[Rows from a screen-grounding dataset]
--- start ---

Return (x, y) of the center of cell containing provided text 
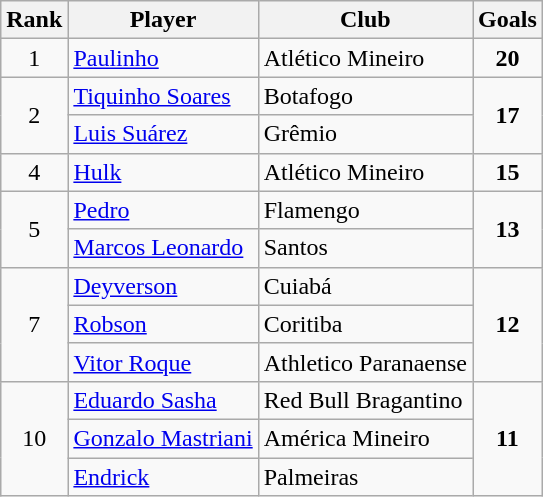
Marcos Leonardo (163, 248)
Palmeiras (365, 477)
Vitor Roque (163, 362)
Paulinho (163, 58)
Athletico Paranaense (365, 362)
Endrick (163, 477)
Cuiabá (365, 286)
Robson (163, 324)
Hulk (163, 172)
Tiquinho Soares (163, 96)
17 (508, 115)
Pedro (163, 210)
11 (508, 438)
Eduardo Sasha (163, 400)
Botafogo (365, 96)
5 (34, 229)
2 (34, 115)
1 (34, 58)
Grêmio (365, 134)
Gonzalo Mastriani (163, 438)
10 (34, 438)
Red Bull Bragantino (365, 400)
20 (508, 58)
Goals (508, 20)
Flamengo (365, 210)
Deyverson (163, 286)
15 (508, 172)
Santos (365, 248)
América Mineiro (365, 438)
Club (365, 20)
13 (508, 229)
Coritiba (365, 324)
7 (34, 324)
4 (34, 172)
Rank (34, 20)
Player (163, 20)
Luis Suárez (163, 134)
12 (508, 324)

--- end ---

— Task —
Lay out the part of the material that opens with the line containing "Marcos Leonardo (163, 248)" and closes with the line containing "15 (508, 172)", both included, as a Markdown table with columns Row and Line. Number each row and leave out blank lines.

— Exercise answer —
| Row | Line |
|---|---|
| 1 | Marcos Leonardo (163, 248) |
| 2 | Palmeiras (365, 477) |
| 3 | Vitor Roque (163, 362) |
| 4 | Paulinho (163, 58) |
| 5 | Athletico Paranaense (365, 362) |
| 6 | Endrick (163, 477) |
| 7 | Cuiabá (365, 286) |
| 8 | Robson (163, 324) |
| 9 | Hulk (163, 172) |
| 10 | Tiquinho Soares (163, 96) |
| 11 | 17 (508, 115) |
| 12 | Pedro (163, 210) |
| 13 | 11 (508, 438) |
| 14 | Eduardo Sasha (163, 400) |
| 15 | Botafogo (365, 96) |
| 16 | 5 (34, 229) |
| 17 | 2 (34, 115) |
| 18 | 1 (34, 58) |
| 19 | Grêmio (365, 134) |
| 20 | Gonzalo Mastriani (163, 438) |
| 21 | 10 (34, 438) |
| 22 | Red Bull Bragantino (365, 400) |
| 23 | 20 (508, 58) |
| 24 | Goals (508, 20) |
| 25 | Flamengo (365, 210) |
| 26 | Deyverson (163, 286) |
| 27 | 15 (508, 172) |